* [Your instructions]
Out of the entries that follow, copy each line containing "degrees".

╔══

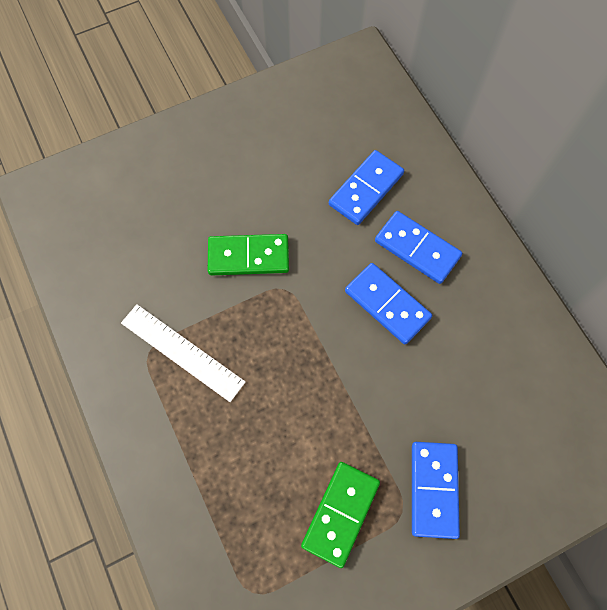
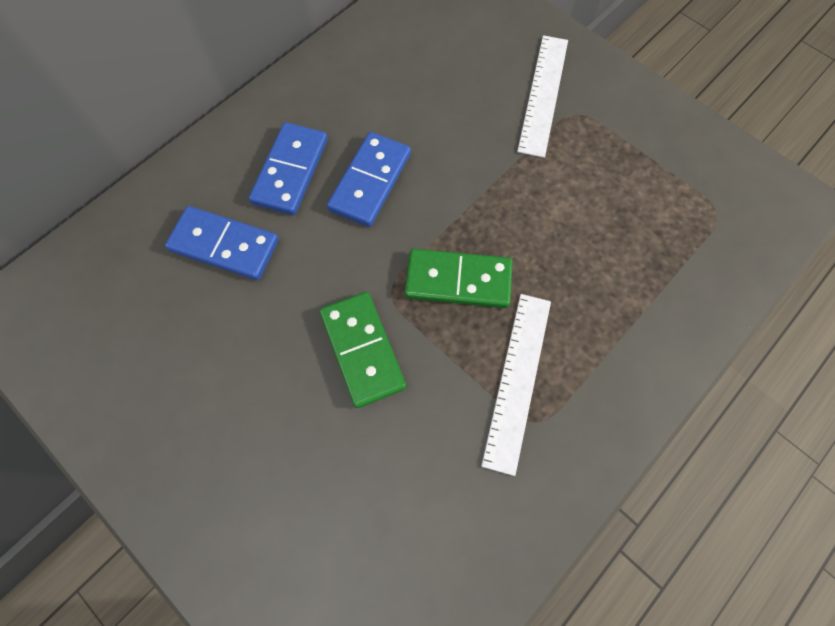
camera: 110 degrees left, 0 degrees up
(340, 513) = (606, 161): green domino -> green domino (458, 281)
(434, 489) = (543, 94): blue domino -> white ruler

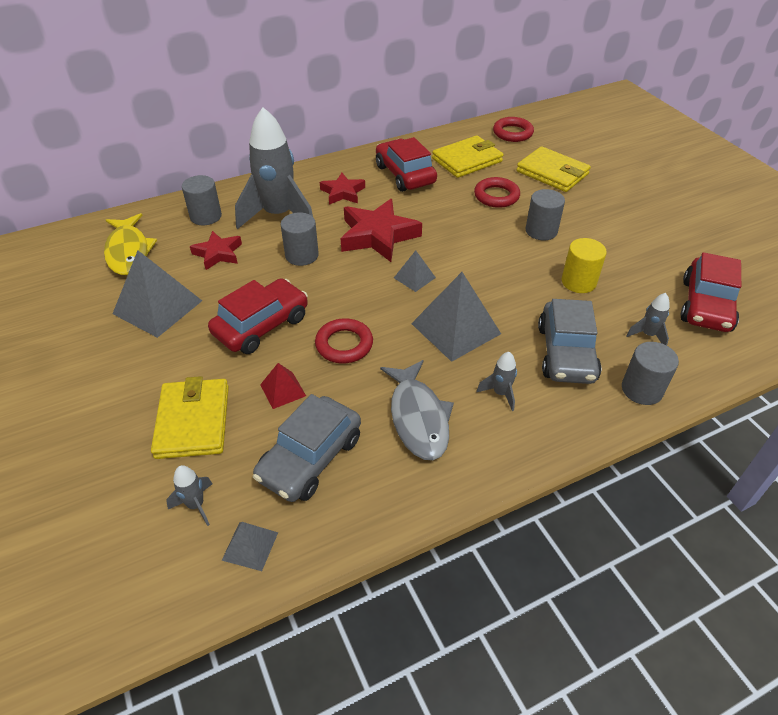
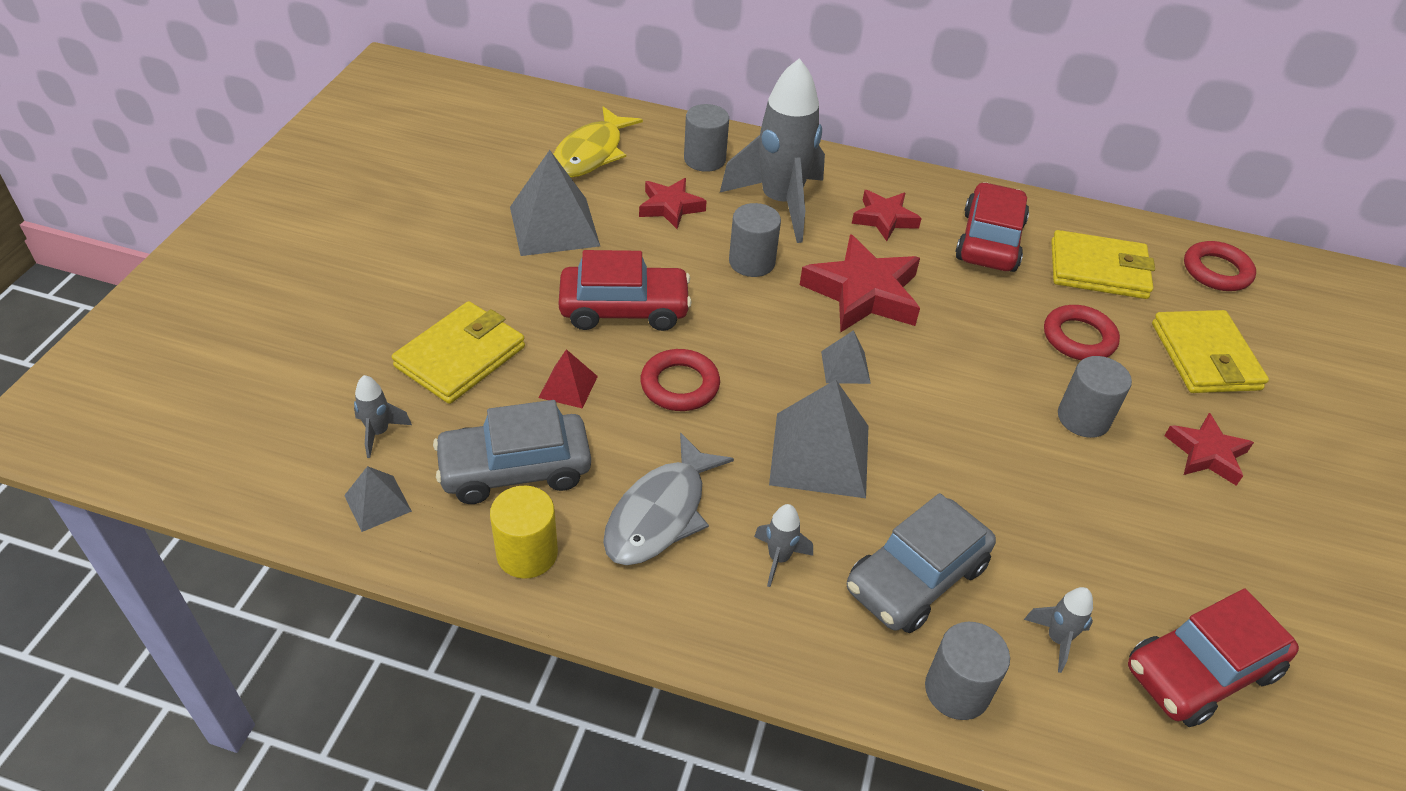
camera: 40 degrees right, 0 degrees up
(578, 282) = (1049, 512): yellow cylinder -> yellow cylinder (527, 553)
(601, 214) = (1206, 453): none -> red star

╚══

* [Exercise solution]
camera: 110 degrees left, 0 degrees up
camera: 40 degrees right, 0 degrees up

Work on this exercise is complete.